EXERCISE INSTRUCTIONS
All of the data below should be set down again verbatim, without any images.

»»

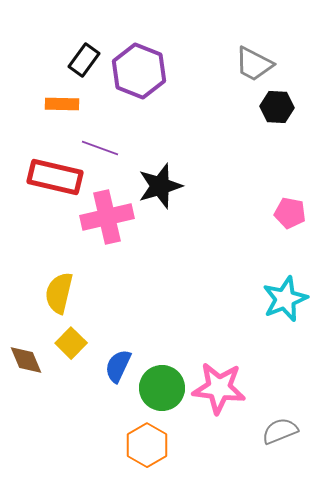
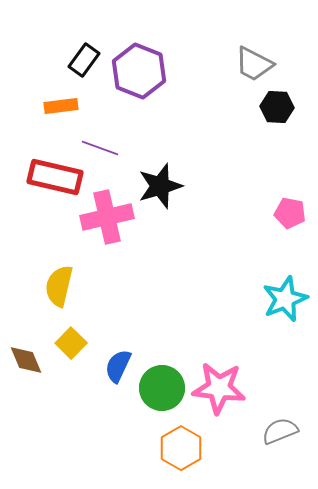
orange rectangle: moved 1 px left, 2 px down; rotated 8 degrees counterclockwise
yellow semicircle: moved 7 px up
orange hexagon: moved 34 px right, 3 px down
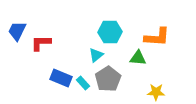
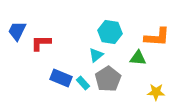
cyan hexagon: rotated 10 degrees clockwise
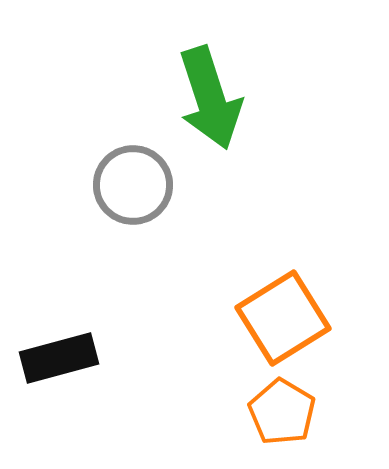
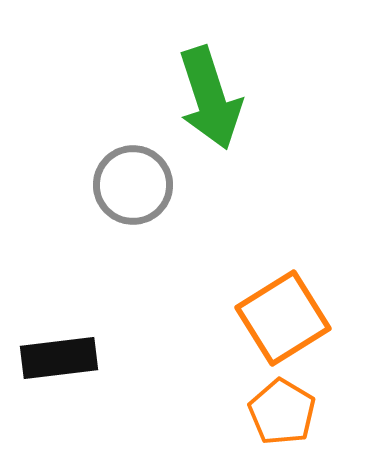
black rectangle: rotated 8 degrees clockwise
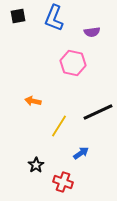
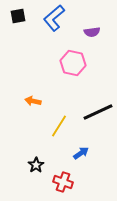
blue L-shape: rotated 28 degrees clockwise
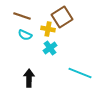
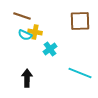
brown square: moved 18 px right, 4 px down; rotated 30 degrees clockwise
yellow cross: moved 13 px left, 3 px down
cyan cross: moved 1 px down
black arrow: moved 2 px left
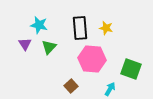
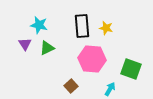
black rectangle: moved 2 px right, 2 px up
green triangle: moved 2 px left, 1 px down; rotated 21 degrees clockwise
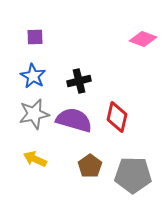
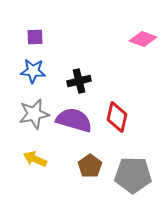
blue star: moved 5 px up; rotated 25 degrees counterclockwise
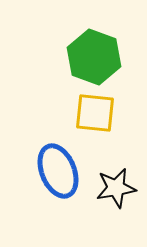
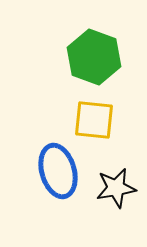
yellow square: moved 1 px left, 7 px down
blue ellipse: rotated 6 degrees clockwise
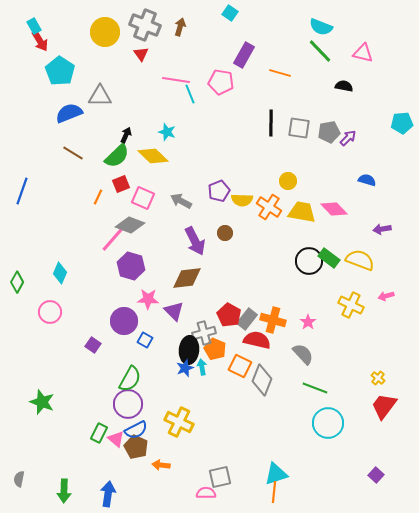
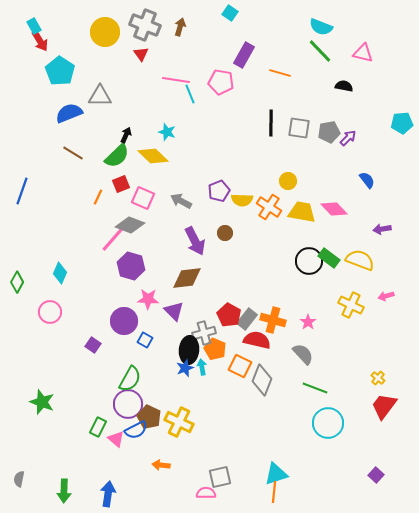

««

SOLUTION TO THIS EXERCISE
orange rectangle: moved 1 px left, 2 px down; rotated 8 degrees counterclockwise
yellow semicircle: moved 7 px up
orange hexagon: moved 34 px right, 3 px down
cyan hexagon: rotated 10 degrees clockwise
black rectangle: rotated 8 degrees clockwise
blue L-shape: rotated 28 degrees clockwise
brown square: moved 18 px right, 4 px down; rotated 30 degrees clockwise
yellow cross: moved 13 px left, 3 px down
cyan cross: moved 1 px down
black arrow: moved 2 px left
black rectangle: moved 2 px right, 2 px up
green triangle: moved 2 px left, 1 px down; rotated 21 degrees clockwise
blue star: moved 5 px up; rotated 25 degrees counterclockwise
yellow square: moved 1 px left, 7 px down
blue ellipse: rotated 6 degrees clockwise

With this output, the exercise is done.